Data for the task -
------------------------------------------------

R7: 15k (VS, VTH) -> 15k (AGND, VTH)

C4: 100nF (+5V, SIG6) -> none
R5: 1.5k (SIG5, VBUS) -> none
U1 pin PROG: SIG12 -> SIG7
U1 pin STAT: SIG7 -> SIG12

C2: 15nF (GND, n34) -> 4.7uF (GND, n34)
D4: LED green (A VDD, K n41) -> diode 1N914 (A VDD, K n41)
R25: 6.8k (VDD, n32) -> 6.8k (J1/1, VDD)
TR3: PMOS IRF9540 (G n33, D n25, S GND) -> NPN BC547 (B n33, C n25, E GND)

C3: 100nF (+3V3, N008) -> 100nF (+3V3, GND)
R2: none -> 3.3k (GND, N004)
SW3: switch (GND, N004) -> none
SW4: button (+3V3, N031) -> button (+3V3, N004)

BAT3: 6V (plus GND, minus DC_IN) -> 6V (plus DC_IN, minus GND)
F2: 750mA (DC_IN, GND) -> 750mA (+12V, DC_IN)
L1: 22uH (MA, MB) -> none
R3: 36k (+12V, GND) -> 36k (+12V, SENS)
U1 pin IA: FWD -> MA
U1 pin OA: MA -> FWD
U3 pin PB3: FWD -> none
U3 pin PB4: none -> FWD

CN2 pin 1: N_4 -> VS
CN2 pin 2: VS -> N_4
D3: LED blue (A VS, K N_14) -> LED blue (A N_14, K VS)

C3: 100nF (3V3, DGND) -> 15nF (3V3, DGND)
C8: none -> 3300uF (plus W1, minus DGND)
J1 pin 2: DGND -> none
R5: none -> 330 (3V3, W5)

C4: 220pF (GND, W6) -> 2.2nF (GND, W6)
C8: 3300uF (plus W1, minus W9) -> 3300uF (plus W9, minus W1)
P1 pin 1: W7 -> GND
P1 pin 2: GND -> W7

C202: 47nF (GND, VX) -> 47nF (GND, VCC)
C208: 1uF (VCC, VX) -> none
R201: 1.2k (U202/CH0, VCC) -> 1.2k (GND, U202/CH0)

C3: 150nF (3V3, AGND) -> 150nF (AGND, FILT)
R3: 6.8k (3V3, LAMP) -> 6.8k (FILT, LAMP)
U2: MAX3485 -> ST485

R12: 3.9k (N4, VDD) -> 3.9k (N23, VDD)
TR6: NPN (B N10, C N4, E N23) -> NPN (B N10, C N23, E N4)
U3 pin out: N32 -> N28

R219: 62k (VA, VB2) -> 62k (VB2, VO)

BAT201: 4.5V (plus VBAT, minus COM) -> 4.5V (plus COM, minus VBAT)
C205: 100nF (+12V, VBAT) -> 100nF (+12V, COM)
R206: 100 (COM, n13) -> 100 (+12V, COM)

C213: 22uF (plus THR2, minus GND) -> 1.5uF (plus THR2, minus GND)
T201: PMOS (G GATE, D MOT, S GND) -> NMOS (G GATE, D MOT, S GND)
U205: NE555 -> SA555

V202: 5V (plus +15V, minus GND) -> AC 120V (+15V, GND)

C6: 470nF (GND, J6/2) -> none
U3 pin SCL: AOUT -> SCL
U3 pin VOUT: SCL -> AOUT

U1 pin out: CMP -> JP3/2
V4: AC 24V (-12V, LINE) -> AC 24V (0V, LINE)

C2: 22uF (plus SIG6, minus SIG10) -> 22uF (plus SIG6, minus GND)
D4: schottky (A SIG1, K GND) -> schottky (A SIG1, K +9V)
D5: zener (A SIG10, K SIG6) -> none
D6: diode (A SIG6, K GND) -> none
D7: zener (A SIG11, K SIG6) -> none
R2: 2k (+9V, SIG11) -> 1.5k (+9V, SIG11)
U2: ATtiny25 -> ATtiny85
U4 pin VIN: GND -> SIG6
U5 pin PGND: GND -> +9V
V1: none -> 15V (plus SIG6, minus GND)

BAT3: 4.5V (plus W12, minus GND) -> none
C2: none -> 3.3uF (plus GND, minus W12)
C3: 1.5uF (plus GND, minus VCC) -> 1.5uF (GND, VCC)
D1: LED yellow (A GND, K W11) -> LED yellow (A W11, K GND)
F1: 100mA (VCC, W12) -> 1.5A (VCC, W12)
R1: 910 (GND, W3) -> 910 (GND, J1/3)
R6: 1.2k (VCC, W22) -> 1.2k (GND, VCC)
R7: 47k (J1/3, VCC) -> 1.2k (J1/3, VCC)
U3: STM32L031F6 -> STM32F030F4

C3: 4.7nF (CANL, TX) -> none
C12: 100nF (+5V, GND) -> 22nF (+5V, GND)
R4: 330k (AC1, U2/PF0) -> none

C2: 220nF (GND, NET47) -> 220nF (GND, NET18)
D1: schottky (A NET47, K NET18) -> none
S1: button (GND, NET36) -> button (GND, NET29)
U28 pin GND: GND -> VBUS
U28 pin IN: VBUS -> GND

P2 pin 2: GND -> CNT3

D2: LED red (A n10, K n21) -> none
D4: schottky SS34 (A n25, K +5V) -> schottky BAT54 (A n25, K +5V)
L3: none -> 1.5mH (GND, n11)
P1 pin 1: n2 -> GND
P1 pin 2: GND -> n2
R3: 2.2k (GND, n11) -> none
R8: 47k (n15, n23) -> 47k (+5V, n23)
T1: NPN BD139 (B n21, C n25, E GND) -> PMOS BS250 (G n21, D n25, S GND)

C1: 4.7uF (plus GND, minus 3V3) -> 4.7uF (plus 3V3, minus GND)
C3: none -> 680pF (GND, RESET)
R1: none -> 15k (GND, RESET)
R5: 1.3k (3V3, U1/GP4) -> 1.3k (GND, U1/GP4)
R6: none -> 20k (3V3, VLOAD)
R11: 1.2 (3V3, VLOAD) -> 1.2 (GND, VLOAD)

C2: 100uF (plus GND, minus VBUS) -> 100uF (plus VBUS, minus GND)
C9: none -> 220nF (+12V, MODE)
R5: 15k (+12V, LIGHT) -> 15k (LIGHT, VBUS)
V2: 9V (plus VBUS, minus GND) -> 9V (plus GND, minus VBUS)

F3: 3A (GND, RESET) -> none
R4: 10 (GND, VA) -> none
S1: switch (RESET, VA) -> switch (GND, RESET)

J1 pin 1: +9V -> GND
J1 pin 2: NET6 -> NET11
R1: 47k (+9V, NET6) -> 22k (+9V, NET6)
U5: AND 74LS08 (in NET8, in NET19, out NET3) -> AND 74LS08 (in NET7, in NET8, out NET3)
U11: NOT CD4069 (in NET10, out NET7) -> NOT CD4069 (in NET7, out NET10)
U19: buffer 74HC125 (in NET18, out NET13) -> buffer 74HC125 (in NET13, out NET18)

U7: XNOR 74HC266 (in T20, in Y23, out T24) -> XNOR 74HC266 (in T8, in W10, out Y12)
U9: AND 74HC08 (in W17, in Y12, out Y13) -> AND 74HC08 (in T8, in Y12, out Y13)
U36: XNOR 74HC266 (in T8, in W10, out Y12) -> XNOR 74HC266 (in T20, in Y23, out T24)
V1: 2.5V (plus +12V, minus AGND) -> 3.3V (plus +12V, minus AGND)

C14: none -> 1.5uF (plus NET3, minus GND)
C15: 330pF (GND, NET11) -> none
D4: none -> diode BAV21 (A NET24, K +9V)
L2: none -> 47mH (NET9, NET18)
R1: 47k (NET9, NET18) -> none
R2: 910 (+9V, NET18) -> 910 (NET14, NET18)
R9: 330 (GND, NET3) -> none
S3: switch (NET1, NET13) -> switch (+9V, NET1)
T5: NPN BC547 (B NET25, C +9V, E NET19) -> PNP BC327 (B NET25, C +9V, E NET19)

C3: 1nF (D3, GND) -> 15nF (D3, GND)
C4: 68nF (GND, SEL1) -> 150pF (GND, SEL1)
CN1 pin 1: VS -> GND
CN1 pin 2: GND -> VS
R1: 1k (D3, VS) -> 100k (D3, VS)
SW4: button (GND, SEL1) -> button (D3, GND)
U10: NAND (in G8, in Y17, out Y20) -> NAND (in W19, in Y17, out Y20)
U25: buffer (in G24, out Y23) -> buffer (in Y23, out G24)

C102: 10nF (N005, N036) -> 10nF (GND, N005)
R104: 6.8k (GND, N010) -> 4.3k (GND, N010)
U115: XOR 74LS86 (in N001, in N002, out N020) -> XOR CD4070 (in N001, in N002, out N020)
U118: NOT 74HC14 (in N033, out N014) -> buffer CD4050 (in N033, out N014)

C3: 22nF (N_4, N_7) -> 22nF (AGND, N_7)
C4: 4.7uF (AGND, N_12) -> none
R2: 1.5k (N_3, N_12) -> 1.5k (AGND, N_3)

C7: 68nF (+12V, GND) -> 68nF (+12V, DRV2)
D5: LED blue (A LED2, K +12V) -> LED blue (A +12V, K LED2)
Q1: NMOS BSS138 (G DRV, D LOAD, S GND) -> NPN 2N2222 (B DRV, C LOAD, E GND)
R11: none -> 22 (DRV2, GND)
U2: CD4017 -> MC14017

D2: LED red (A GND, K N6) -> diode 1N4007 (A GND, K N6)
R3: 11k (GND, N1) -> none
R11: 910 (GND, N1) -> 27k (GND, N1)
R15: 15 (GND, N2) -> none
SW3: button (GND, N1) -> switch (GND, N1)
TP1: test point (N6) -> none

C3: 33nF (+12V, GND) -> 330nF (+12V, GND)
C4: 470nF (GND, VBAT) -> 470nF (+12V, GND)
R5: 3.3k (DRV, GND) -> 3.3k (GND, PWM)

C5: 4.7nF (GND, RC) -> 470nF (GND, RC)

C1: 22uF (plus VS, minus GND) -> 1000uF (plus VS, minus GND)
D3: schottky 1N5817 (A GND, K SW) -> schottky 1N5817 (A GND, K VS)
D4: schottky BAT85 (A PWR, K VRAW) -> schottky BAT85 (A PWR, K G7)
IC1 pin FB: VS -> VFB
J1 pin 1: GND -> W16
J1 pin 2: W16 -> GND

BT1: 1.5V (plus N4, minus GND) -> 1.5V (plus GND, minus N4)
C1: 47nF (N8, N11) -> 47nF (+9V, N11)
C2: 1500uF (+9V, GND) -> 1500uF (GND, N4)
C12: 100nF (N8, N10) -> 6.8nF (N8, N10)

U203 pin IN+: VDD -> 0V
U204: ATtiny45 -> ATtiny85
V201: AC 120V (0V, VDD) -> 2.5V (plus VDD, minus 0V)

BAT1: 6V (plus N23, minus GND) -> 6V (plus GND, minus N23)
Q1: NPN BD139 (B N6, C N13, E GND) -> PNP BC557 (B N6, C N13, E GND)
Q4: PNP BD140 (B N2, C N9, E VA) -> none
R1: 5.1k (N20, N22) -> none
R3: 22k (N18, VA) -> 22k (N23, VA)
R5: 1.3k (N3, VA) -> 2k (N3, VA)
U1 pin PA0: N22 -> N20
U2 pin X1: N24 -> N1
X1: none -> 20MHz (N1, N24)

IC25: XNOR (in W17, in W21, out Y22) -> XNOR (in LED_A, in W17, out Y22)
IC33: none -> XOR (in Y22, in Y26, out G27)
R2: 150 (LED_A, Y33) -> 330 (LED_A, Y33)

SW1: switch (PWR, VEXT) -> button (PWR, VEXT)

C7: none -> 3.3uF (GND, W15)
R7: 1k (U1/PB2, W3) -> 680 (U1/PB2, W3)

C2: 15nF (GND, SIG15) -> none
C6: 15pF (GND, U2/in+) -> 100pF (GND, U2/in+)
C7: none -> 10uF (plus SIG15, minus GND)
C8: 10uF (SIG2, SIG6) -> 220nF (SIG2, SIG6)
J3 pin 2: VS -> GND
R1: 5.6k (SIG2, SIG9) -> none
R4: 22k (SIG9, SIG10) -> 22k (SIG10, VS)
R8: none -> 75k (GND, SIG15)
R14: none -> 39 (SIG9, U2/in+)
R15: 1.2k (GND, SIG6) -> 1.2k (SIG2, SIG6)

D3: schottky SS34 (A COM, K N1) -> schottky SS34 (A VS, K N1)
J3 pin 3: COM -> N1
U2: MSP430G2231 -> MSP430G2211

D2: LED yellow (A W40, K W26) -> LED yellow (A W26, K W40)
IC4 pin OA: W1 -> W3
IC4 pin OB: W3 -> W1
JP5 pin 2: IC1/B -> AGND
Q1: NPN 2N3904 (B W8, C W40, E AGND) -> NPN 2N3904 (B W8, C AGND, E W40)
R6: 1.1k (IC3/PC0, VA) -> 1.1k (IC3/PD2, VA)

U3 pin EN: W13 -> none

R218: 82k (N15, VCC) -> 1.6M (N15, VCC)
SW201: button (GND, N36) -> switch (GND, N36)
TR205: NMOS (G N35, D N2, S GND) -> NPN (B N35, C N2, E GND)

------------------------------------------------

Problem - Going back over the entries above, copy word for word every line from the one that has "C7: none -> 10uF (plus SIG15, minus GND)" on through the one that has "R6: 1.1k (IC3/PC0, VA) -> 1.1k (IC3/PD2, VA)".

Exercise response -
C7: none -> 10uF (plus SIG15, minus GND)
C8: 10uF (SIG2, SIG6) -> 220nF (SIG2, SIG6)
J3 pin 2: VS -> GND
R1: 5.6k (SIG2, SIG9) -> none
R4: 22k (SIG9, SIG10) -> 22k (SIG10, VS)
R8: none -> 75k (GND, SIG15)
R14: none -> 39 (SIG9, U2/in+)
R15: 1.2k (GND, SIG6) -> 1.2k (SIG2, SIG6)

D3: schottky SS34 (A COM, K N1) -> schottky SS34 (A VS, K N1)
J3 pin 3: COM -> N1
U2: MSP430G2231 -> MSP430G2211

D2: LED yellow (A W40, K W26) -> LED yellow (A W26, K W40)
IC4 pin OA: W1 -> W3
IC4 pin OB: W3 -> W1
JP5 pin 2: IC1/B -> AGND
Q1: NPN 2N3904 (B W8, C W40, E AGND) -> NPN 2N3904 (B W8, C AGND, E W40)
R6: 1.1k (IC3/PC0, VA) -> 1.1k (IC3/PD2, VA)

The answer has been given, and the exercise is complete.